Stored dataset items

================

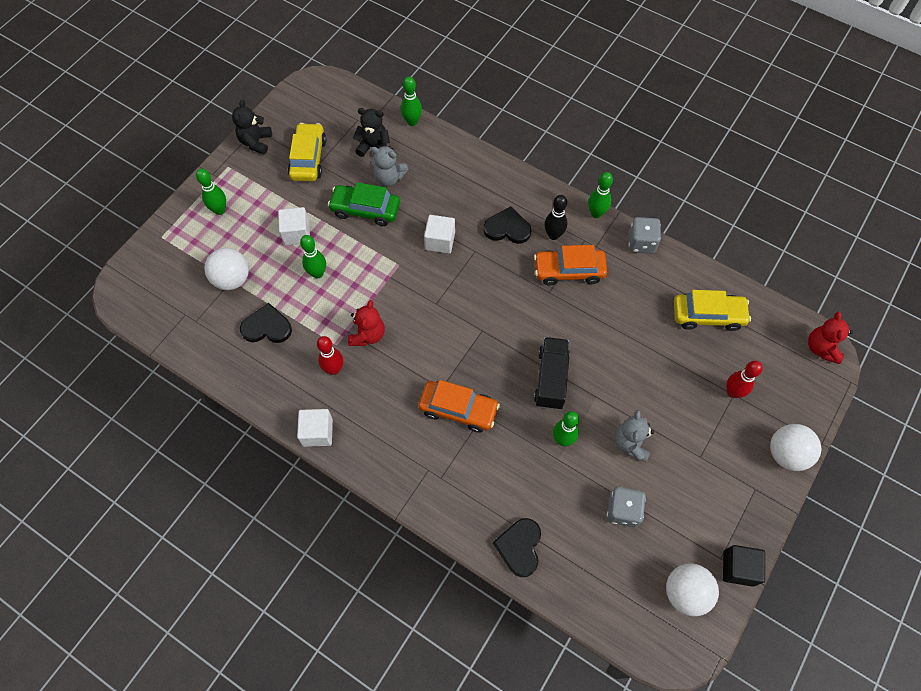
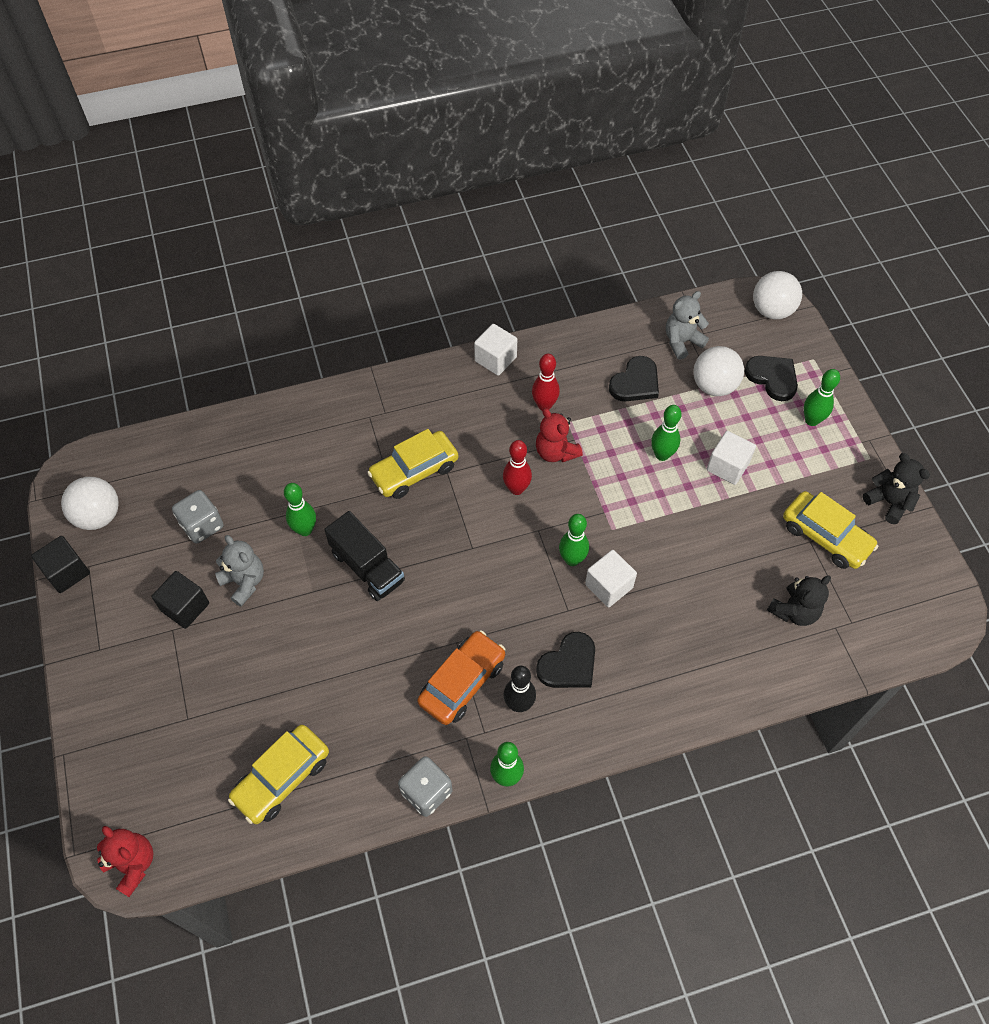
camera: 130 degrees right, 5 degrees down
(365, 210) = (708, 545): green car -> none
(389, 178) = (735, 596): grey teddy bear -> grey teddy bear (682, 342)
(412, 122) = (805, 678): green bowling pin -> green bowling pin (572, 559)
(458, 409) = (414, 471): orange car -> yellow car
(519, 547) = (259, 430): black heart -> black heart (772, 378)
(680, 463) = (185, 607): none -> black cube
(732, 392) = (190, 719): red bowling pin -> red bowling pin (516, 489)
(786, 454) = (92, 709): white ball -> white ball (772, 310)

================

**Exercise**
Write out the lines above, starting at the line that contains "(458, 409) = (414, 471): orange" and ending with the final line, and nothing else; copy them exactly.

**Solved exercise**
(458, 409) = (414, 471): orange car -> yellow car
(519, 547) = (259, 430): black heart -> black heart (772, 378)
(680, 463) = (185, 607): none -> black cube
(732, 392) = (190, 719): red bowling pin -> red bowling pin (516, 489)
(786, 454) = (92, 709): white ball -> white ball (772, 310)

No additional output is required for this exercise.